WORK REQUIRED: Quote only the lines from the top of the listing below down to and including the line with "purple brick F5".

::: EXTRACTED DATA

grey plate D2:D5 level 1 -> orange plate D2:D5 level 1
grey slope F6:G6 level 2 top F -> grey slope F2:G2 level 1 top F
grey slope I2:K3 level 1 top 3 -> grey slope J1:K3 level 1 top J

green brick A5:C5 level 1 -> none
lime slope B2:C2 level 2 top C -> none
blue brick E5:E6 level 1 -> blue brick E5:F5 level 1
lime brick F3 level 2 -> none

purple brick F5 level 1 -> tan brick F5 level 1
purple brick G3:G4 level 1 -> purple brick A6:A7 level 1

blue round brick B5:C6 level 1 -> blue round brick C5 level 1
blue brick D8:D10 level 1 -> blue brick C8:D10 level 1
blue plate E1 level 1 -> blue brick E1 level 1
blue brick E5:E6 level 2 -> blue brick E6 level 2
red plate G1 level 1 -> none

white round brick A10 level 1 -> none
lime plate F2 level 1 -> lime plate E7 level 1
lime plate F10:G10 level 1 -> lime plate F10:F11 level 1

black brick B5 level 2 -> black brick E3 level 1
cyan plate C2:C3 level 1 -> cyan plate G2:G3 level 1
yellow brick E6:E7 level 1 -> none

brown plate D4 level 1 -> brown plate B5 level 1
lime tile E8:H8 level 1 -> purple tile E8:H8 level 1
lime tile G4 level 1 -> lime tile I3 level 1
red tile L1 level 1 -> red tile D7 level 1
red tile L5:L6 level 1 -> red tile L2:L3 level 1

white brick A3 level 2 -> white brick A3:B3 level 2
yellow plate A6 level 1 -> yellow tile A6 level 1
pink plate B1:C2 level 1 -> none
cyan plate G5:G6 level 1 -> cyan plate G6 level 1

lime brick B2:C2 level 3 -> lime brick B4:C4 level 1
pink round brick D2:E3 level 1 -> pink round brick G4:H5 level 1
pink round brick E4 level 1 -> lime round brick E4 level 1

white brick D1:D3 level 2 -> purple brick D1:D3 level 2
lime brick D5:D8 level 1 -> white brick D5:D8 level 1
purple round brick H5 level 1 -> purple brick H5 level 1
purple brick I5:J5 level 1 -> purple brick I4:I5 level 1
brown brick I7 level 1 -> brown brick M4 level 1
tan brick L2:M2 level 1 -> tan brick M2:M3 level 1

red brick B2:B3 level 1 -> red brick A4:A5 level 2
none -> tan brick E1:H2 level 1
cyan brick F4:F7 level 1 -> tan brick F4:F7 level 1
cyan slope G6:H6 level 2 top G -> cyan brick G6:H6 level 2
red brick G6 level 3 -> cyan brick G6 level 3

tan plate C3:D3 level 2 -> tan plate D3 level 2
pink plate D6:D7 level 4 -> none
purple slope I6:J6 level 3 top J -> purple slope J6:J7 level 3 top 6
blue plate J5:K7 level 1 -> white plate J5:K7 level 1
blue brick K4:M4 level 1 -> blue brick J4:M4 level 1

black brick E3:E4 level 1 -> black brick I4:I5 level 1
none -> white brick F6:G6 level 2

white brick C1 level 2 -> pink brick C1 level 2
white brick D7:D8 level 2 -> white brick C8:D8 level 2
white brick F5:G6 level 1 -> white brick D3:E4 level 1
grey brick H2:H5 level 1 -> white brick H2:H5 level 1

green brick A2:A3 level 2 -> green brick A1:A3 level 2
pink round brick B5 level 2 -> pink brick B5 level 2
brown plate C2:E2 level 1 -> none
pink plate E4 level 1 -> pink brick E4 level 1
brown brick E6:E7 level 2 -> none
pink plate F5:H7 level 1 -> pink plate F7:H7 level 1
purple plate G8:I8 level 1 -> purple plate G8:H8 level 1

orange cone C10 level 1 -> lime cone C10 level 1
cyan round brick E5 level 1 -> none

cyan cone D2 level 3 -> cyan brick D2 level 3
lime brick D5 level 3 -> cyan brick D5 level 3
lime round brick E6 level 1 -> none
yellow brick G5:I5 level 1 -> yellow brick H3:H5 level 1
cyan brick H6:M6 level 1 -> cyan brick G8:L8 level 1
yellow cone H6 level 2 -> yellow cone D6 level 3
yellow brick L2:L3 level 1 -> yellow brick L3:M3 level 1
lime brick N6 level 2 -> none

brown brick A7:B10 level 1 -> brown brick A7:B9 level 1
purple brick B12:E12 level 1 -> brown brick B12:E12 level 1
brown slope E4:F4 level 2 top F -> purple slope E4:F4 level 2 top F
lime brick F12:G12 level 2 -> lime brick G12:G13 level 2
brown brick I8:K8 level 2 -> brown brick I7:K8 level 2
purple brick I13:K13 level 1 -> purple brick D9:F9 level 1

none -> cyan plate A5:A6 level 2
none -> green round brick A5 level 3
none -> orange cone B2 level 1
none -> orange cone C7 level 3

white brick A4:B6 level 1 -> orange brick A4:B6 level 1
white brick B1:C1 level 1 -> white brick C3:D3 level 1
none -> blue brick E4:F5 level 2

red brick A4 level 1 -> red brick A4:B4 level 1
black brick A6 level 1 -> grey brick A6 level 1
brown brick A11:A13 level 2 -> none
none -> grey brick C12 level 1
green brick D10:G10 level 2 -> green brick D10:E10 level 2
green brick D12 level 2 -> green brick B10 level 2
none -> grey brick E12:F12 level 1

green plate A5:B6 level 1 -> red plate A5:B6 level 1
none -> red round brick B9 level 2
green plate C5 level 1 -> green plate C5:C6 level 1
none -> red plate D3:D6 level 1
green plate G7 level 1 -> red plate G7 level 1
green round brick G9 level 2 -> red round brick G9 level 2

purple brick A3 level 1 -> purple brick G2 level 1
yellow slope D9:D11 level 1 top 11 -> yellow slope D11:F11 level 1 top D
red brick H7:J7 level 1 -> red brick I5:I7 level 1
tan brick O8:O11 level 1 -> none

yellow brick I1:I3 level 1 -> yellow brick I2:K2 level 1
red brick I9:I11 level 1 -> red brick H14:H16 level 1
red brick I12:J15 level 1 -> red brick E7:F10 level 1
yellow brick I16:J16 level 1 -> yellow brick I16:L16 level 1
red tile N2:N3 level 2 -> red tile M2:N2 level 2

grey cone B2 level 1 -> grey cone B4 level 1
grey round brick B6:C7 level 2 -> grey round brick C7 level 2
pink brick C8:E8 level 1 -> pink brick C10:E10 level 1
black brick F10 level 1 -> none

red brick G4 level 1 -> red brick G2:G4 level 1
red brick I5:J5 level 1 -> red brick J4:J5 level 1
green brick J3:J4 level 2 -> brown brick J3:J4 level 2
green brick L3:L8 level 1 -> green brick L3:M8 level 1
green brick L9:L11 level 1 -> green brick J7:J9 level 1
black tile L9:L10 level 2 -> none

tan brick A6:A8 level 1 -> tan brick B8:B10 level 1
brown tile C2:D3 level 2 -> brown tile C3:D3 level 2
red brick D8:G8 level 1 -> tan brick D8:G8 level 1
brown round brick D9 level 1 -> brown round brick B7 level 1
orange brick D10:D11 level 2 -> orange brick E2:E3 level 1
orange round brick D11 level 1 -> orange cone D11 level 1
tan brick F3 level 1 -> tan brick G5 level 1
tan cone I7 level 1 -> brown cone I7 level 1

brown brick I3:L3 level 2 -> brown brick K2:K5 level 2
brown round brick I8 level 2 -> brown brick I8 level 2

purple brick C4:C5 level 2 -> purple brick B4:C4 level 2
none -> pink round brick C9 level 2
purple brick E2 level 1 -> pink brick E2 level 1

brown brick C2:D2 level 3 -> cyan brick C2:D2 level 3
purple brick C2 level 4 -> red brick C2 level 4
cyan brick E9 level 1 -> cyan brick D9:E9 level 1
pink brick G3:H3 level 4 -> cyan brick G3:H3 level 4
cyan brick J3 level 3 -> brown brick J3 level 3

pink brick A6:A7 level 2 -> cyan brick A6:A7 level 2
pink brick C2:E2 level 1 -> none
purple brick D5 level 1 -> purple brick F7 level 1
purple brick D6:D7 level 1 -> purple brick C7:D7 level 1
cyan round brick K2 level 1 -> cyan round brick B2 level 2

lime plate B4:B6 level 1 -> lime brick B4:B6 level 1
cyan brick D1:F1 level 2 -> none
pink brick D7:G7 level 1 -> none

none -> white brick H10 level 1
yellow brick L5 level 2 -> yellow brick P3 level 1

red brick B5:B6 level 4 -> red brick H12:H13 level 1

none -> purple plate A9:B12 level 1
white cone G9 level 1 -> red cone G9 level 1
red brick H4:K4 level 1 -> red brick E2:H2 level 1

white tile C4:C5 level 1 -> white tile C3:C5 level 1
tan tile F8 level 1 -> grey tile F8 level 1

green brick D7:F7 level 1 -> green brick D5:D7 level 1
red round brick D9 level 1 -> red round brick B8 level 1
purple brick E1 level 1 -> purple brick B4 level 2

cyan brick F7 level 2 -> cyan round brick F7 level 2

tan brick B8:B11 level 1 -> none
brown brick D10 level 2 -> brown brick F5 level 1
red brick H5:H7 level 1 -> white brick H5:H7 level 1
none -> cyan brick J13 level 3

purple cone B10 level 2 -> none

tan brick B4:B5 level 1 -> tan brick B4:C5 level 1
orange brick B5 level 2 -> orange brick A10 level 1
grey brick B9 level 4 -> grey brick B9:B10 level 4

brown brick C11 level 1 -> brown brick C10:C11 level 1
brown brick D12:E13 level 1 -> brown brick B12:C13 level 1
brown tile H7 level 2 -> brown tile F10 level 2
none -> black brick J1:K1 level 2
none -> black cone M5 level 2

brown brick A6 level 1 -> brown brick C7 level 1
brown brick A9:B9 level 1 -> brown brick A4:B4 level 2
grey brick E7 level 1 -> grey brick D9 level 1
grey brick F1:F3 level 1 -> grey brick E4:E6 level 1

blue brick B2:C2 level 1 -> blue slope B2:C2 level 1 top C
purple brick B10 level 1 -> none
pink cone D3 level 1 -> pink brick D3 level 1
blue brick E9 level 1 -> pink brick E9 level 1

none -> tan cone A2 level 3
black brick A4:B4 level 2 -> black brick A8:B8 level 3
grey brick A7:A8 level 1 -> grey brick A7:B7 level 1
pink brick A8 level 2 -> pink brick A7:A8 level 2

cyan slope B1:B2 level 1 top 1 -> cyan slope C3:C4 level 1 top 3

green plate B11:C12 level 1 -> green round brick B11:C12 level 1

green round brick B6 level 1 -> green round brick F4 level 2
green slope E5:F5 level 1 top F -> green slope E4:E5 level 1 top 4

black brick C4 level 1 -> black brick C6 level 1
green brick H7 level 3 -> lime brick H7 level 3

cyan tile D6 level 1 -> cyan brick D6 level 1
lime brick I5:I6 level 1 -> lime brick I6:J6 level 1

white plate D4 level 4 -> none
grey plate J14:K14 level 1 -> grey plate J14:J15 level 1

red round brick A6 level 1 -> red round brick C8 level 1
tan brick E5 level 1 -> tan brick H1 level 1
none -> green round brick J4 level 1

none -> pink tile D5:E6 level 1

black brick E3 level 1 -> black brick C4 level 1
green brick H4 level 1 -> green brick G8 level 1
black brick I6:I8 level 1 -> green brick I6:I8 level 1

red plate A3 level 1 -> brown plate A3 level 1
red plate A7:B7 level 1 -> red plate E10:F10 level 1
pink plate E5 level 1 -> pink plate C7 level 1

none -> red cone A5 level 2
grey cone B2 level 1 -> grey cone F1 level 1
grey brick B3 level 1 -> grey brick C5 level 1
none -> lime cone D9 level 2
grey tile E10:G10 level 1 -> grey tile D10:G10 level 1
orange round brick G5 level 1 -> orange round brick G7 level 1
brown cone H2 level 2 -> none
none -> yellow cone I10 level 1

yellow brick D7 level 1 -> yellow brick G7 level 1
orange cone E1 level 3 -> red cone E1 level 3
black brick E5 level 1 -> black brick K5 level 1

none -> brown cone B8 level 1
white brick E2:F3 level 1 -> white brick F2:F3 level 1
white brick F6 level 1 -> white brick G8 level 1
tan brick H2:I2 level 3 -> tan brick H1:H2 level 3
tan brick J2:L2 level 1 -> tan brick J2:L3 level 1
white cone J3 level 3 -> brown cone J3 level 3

::::::

EXERCISE RESPONSE:
grey plate D2:D5 level 1 -> orange plate D2:D5 level 1
grey slope F6:G6 level 2 top F -> grey slope F2:G2 level 1 top F
grey slope I2:K3 level 1 top 3 -> grey slope J1:K3 level 1 top J

green brick A5:C5 level 1 -> none
lime slope B2:C2 level 2 top C -> none
blue brick E5:E6 level 1 -> blue brick E5:F5 level 1
lime brick F3 level 2 -> none

purple brick F5 level 1 -> tan brick F5 level 1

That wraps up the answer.